Aim of the task:
Repeat only the stretch of lines below that runs from the line with "IMU3 pin SCL: 12 -> 13" through the line with "KEYS2 pin K1: SCK -> MI", unaltered.

Collection entries:
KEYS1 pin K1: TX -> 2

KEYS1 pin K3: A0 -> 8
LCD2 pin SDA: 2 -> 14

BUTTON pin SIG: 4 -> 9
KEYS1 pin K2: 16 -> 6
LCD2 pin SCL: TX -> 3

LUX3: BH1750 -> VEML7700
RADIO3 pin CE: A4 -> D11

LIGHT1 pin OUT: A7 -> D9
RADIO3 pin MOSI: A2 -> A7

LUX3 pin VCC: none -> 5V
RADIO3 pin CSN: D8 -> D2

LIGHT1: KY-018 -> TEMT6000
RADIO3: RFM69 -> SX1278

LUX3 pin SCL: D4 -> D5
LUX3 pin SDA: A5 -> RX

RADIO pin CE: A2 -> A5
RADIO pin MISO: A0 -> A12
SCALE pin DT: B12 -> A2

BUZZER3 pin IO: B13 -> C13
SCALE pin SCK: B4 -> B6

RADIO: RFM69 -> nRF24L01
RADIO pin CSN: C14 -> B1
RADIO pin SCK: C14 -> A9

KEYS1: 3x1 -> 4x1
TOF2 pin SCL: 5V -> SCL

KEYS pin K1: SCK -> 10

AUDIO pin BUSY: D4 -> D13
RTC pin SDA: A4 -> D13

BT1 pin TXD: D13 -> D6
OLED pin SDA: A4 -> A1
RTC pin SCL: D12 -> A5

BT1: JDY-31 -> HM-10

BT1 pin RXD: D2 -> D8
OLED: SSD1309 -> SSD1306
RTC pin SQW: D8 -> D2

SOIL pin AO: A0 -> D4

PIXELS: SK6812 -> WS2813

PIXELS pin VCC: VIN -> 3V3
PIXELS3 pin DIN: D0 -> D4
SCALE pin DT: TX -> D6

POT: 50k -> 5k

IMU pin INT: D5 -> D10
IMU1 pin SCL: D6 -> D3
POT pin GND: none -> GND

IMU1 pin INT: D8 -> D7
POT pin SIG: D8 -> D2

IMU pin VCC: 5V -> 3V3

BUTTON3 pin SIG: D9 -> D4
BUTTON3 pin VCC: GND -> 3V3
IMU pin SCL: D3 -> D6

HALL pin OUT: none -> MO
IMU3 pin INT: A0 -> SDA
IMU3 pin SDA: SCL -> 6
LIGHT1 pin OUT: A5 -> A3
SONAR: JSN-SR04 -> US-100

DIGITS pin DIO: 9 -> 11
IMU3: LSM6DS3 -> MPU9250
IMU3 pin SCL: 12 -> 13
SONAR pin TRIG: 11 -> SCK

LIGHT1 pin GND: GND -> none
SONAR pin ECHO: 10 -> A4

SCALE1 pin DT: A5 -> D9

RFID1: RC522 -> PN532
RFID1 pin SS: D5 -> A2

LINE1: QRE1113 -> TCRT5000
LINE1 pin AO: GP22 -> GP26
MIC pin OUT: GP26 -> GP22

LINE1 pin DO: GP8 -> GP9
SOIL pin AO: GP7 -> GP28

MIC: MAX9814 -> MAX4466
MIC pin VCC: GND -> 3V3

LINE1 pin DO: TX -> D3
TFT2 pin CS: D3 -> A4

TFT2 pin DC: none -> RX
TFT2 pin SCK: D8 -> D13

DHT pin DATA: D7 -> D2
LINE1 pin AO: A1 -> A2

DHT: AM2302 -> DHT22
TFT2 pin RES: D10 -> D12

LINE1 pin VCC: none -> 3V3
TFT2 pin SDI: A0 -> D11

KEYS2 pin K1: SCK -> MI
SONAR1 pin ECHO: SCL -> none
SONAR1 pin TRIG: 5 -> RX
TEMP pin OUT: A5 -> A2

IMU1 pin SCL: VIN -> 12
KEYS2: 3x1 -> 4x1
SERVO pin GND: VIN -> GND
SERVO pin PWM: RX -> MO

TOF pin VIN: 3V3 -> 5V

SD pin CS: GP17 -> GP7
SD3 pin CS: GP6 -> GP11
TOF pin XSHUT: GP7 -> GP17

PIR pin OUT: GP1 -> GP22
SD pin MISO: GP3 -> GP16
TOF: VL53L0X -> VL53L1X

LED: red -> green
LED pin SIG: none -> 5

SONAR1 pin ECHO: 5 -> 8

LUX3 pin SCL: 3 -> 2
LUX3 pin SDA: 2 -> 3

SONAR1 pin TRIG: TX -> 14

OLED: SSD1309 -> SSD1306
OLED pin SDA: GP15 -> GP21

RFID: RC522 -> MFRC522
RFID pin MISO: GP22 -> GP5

Exercise response:
IMU3 pin SCL: 12 -> 13
SONAR pin TRIG: 11 -> SCK

LIGHT1 pin GND: GND -> none
SONAR pin ECHO: 10 -> A4

SCALE1 pin DT: A5 -> D9

RFID1: RC522 -> PN532
RFID1 pin SS: D5 -> A2

LINE1: QRE1113 -> TCRT5000
LINE1 pin AO: GP22 -> GP26
MIC pin OUT: GP26 -> GP22

LINE1 pin DO: GP8 -> GP9
SOIL pin AO: GP7 -> GP28

MIC: MAX9814 -> MAX4466
MIC pin VCC: GND -> 3V3

LINE1 pin DO: TX -> D3
TFT2 pin CS: D3 -> A4

TFT2 pin DC: none -> RX
TFT2 pin SCK: D8 -> D13

DHT pin DATA: D7 -> D2
LINE1 pin AO: A1 -> A2

DHT: AM2302 -> DHT22
TFT2 pin RES: D10 -> D12

LINE1 pin VCC: none -> 3V3
TFT2 pin SDI: A0 -> D11

KEYS2 pin K1: SCK -> MI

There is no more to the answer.